Task item
Lines from the one containing "C6: 330nF (GND, VA) -> 330nF (+15V, VA)" through the last one in the data below: write them out word for word, and only them.

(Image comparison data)
▬▬▬▬▬▬
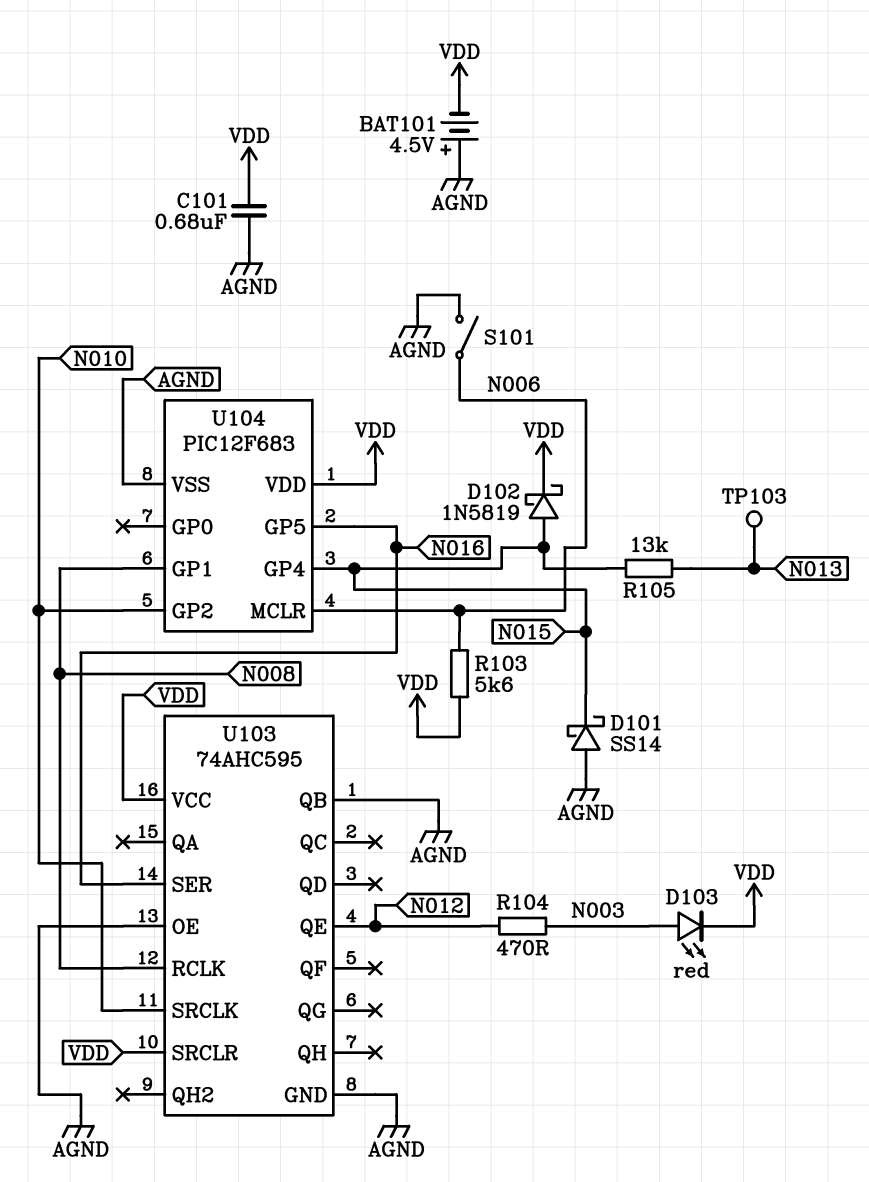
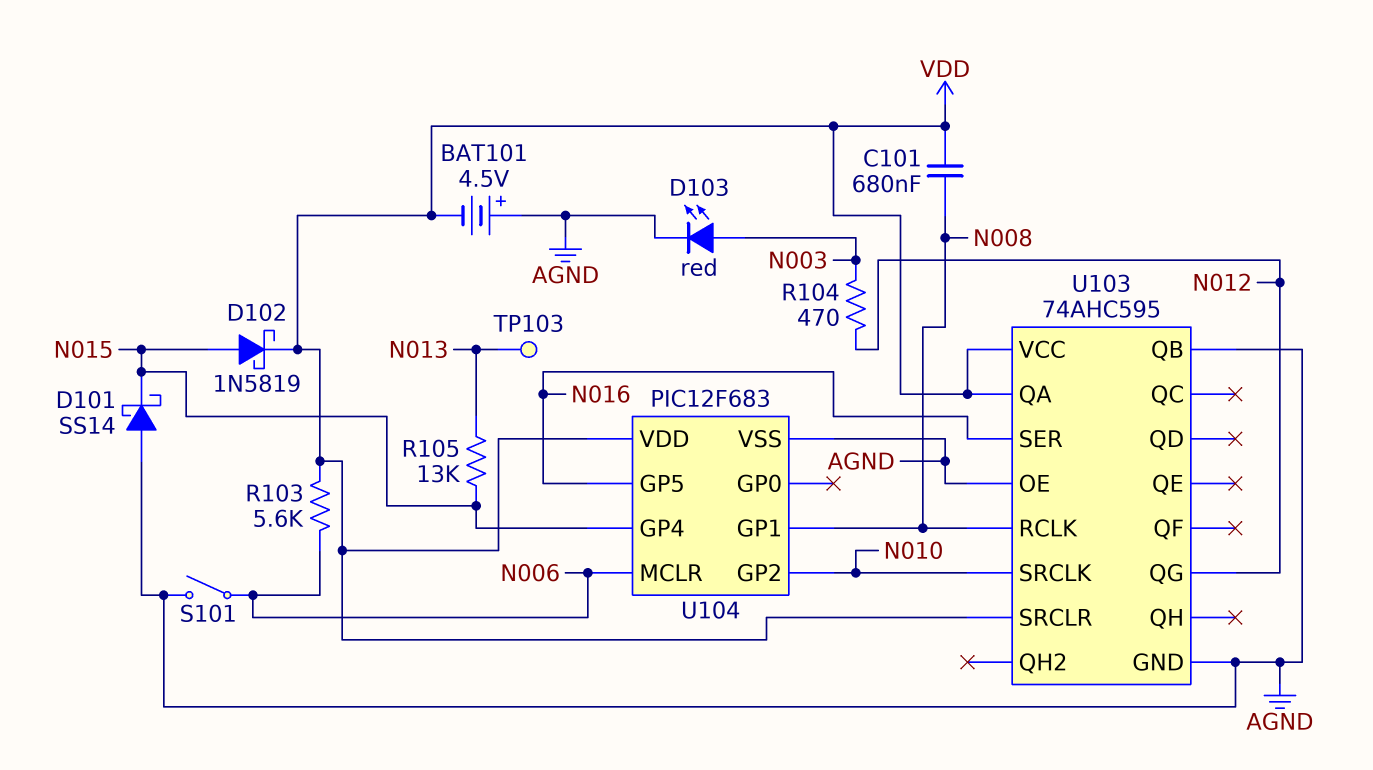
C101: 680nF (AGND, VDD) -> 680nF (N008, VDD)
D103: LED red (A N003, K VDD) -> LED red (A N003, K AGND)
U103 pin QA: none -> VDD
U103 pin QE: N012 -> none
U103 pin QG: none -> N012

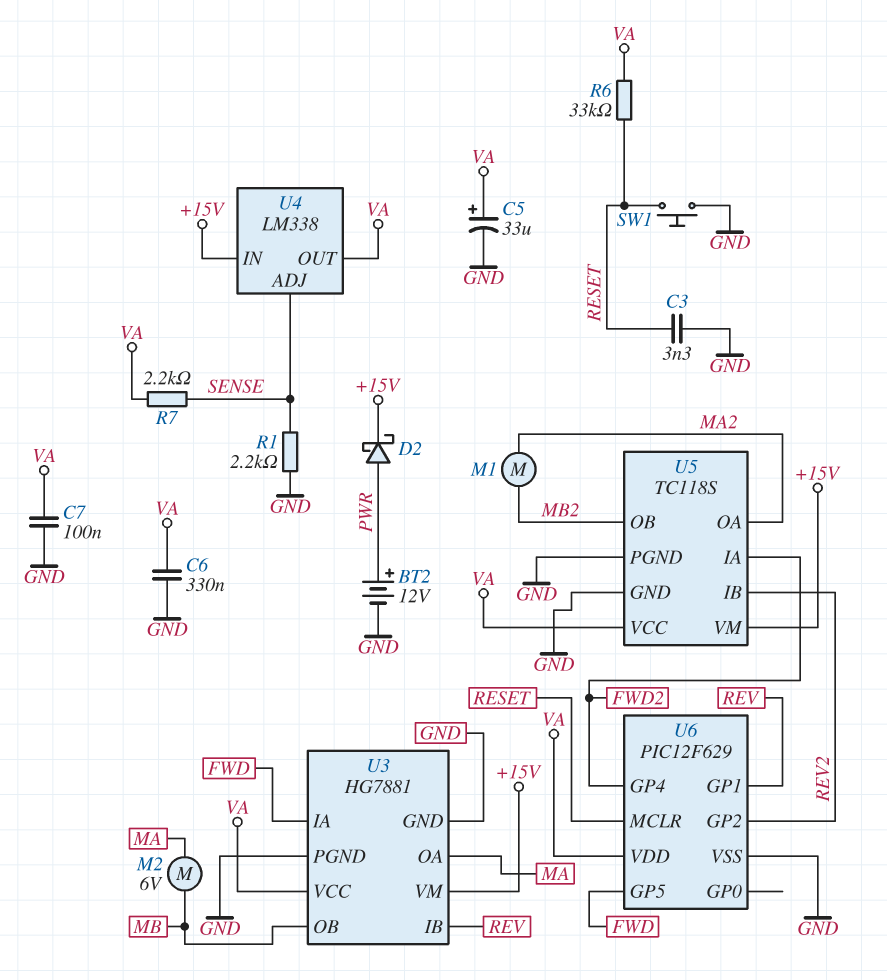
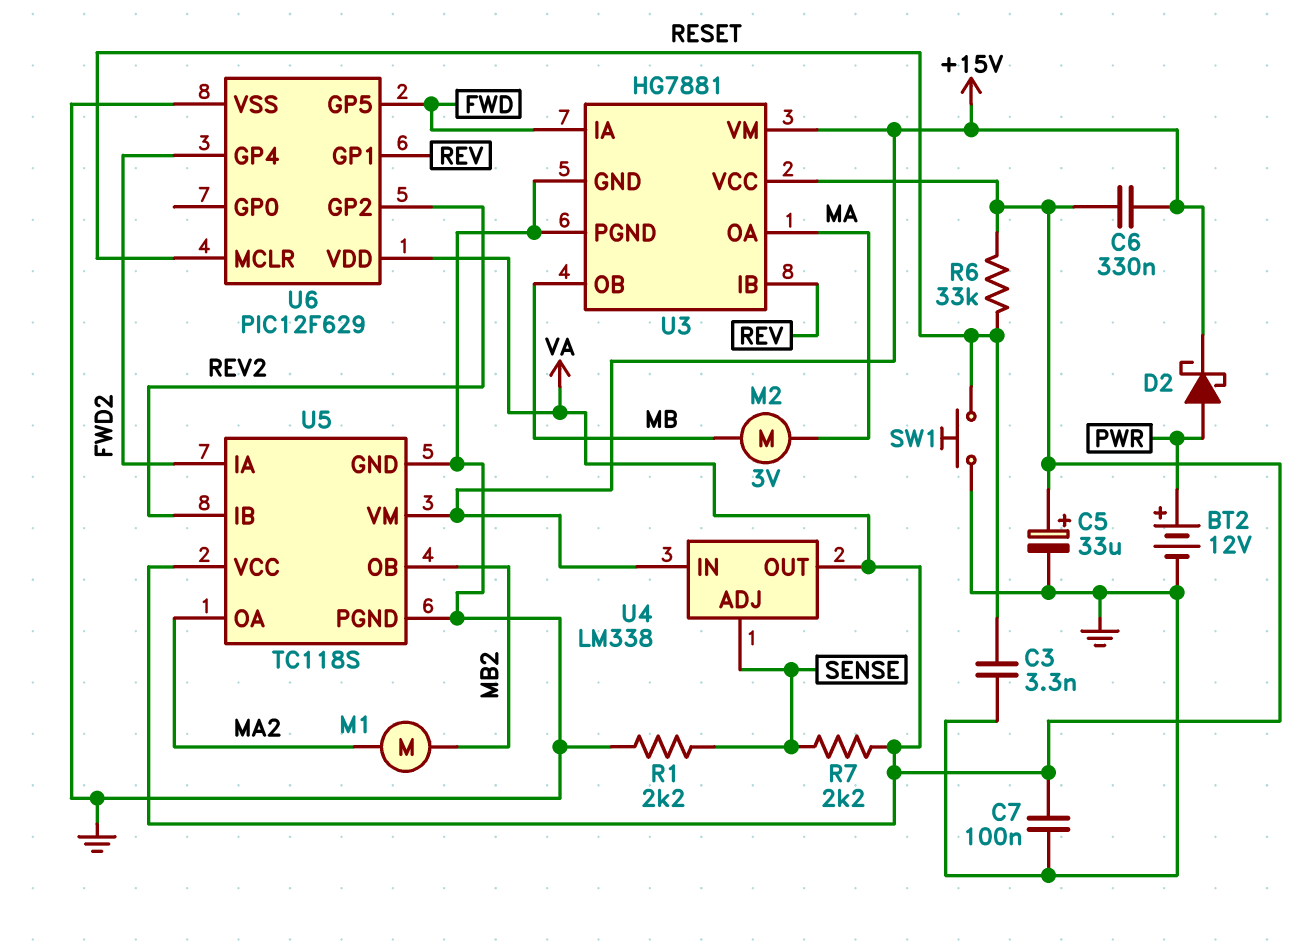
C6: 330nF (GND, VA) -> 330nF (+15V, VA)
M2: motor 6V (MA, MB) -> motor 3V (MA, MB)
▬▬▬▬▬▬
Exercise solution
C6: 330nF (GND, VA) -> 330nF (+15V, VA)
M2: motor 6V (MA, MB) -> motor 3V (MA, MB)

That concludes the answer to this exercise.